§ DATA FOR PROCESSING

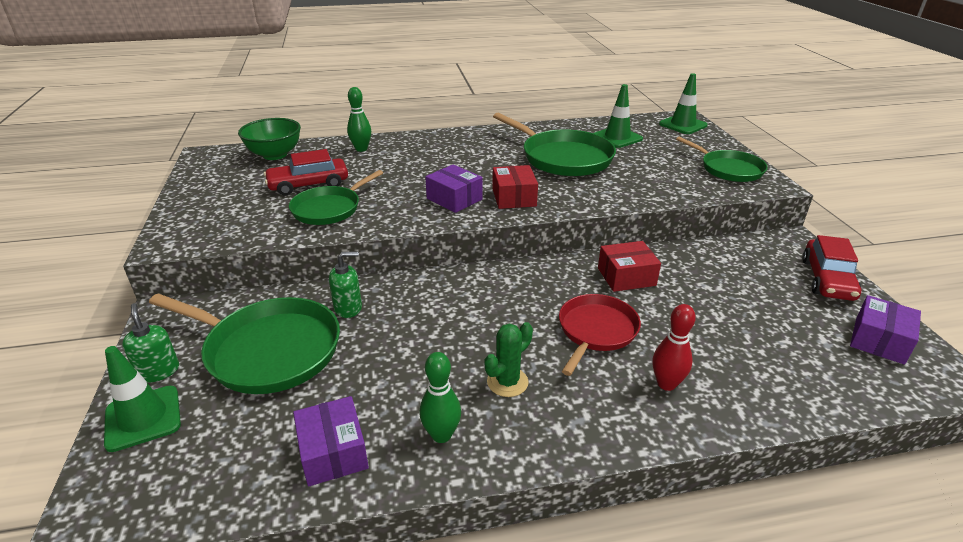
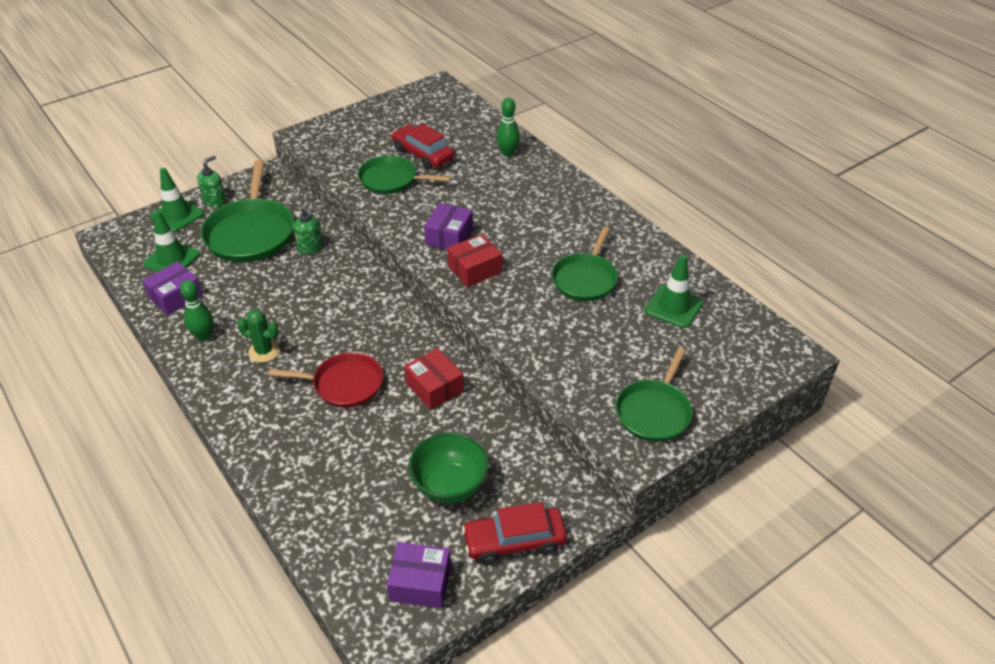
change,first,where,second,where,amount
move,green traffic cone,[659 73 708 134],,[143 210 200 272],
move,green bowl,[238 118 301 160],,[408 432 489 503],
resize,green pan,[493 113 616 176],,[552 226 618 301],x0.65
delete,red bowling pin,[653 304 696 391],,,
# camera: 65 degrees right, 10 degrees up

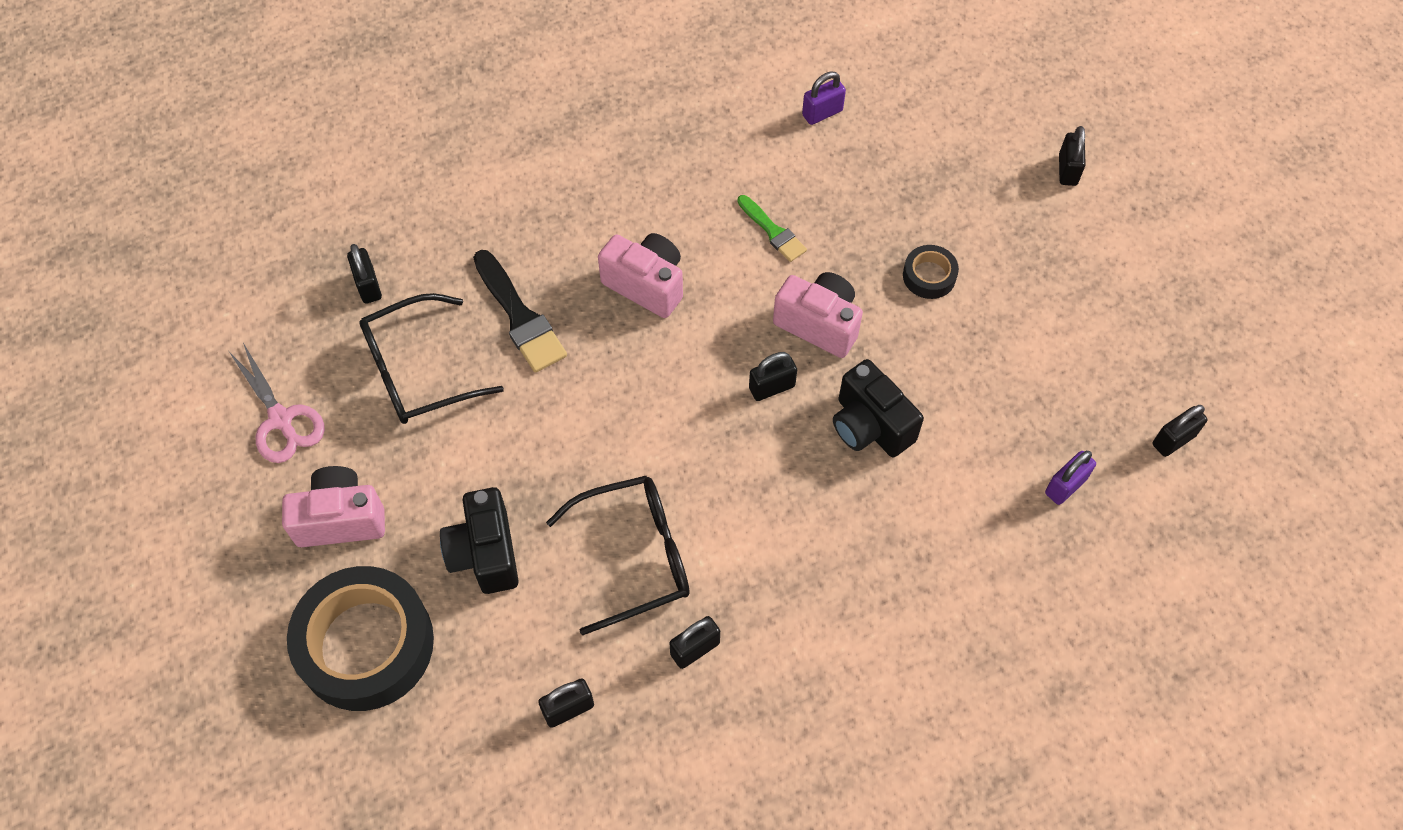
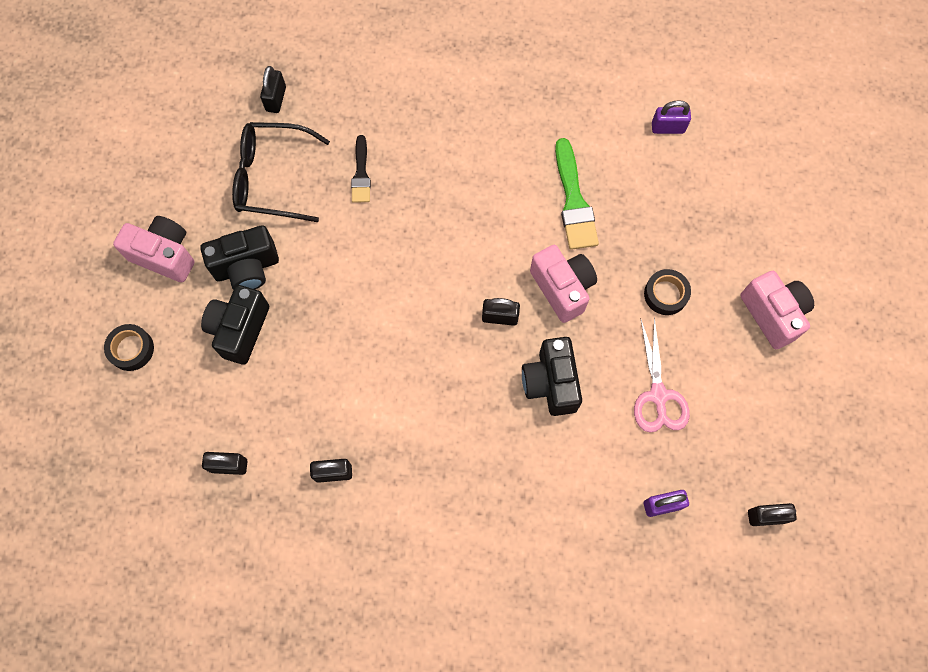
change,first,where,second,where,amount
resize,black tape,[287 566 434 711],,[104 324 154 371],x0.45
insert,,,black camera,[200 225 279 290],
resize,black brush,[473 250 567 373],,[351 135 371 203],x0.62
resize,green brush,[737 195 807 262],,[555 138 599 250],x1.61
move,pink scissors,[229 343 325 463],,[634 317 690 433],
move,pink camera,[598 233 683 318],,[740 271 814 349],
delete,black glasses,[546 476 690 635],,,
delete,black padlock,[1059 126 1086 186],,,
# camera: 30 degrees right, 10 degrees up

§ REQUIREMENT
What you return should be exactly the lines above, starting at the one with "move,green bowl,[238 118" and ending at the one with "delete,red bowling pin,[653", and nothing else.

§ ANSWER TO THIS TASK
move,green bowl,[238 118 301 160],,[408 432 489 503],
resize,green pan,[493 113 616 176],,[552 226 618 301],x0.65
delete,red bowling pin,[653 304 696 391],,,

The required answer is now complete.